[Dataset entries]
■ ■ ■ ■ ■

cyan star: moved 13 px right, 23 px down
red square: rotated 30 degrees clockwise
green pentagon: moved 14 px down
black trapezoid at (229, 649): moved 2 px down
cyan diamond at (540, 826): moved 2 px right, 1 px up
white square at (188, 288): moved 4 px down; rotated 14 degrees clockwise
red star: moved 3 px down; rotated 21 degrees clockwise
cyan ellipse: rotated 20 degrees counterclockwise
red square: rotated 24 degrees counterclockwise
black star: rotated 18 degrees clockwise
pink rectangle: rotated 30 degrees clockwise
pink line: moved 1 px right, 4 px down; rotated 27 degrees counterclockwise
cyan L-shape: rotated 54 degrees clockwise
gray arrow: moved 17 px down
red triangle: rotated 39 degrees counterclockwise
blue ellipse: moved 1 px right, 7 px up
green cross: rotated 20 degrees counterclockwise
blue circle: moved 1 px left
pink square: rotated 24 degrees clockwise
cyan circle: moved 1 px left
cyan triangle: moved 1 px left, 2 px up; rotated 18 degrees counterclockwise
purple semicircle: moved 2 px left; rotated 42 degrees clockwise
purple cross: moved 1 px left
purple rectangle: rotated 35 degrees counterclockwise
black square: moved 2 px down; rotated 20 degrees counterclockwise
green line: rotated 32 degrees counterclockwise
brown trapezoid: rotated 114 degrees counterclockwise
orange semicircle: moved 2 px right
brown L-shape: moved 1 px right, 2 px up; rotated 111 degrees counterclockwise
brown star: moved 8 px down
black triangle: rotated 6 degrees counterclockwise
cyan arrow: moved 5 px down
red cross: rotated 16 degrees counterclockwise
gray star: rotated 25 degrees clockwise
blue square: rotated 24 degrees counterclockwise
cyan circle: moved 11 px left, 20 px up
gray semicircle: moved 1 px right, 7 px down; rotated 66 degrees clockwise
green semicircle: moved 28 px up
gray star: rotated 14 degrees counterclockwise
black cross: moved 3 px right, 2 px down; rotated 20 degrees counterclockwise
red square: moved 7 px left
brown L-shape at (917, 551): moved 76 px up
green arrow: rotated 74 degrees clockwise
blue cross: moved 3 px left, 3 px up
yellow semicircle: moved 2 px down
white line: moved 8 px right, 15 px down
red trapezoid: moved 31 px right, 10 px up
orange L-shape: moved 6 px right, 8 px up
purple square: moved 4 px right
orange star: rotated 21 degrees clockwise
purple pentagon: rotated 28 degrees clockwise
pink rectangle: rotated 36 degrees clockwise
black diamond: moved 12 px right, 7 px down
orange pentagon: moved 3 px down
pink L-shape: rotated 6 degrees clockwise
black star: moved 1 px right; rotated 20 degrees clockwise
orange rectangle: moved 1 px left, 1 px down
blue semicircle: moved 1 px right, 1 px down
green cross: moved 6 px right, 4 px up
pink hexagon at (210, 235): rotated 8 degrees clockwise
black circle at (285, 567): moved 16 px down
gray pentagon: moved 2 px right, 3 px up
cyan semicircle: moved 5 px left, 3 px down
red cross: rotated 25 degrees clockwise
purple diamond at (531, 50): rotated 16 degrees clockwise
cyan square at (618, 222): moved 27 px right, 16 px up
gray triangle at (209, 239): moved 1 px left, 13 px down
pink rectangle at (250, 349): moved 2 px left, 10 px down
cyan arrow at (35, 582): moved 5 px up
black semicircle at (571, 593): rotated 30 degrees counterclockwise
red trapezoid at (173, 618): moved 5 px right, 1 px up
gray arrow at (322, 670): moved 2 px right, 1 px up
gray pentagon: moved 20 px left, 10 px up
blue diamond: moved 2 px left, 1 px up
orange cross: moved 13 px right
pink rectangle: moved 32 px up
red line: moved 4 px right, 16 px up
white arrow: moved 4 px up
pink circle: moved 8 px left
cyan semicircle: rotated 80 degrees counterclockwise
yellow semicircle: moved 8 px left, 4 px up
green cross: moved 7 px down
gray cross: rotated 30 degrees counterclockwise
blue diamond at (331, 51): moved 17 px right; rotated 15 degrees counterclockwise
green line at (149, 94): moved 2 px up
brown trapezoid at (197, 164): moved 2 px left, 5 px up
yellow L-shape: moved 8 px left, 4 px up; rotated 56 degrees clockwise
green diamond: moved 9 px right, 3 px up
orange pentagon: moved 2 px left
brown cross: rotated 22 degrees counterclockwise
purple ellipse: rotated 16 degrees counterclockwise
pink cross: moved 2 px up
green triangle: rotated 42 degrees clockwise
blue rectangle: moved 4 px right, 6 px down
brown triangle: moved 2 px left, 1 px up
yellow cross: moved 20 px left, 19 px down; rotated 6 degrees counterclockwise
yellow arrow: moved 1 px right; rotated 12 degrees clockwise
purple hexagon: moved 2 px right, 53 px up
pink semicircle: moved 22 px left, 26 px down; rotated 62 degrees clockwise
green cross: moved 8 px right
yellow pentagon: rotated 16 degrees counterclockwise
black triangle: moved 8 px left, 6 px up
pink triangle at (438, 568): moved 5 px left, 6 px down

■ ■ ■ ■ ■

Copy the lines from the first one up to and including the line with "red square: rotated 24", changing "cyan" to "teal" and leaving everything else as it is.

• **FINISHED ANSWER**:
teal star: moved 13 px right, 23 px down
red square: rotated 30 degrees clockwise
green pentagon: moved 14 px down
black trapezoid at (229, 649): moved 2 px down
teal diamond at (540, 826): moved 2 px right, 1 px up
white square at (188, 288): moved 4 px down; rotated 14 degrees clockwise
red star: moved 3 px down; rotated 21 degrees clockwise
teal ellipse: rotated 20 degrees counterclockwise
red square: rotated 24 degrees counterclockwise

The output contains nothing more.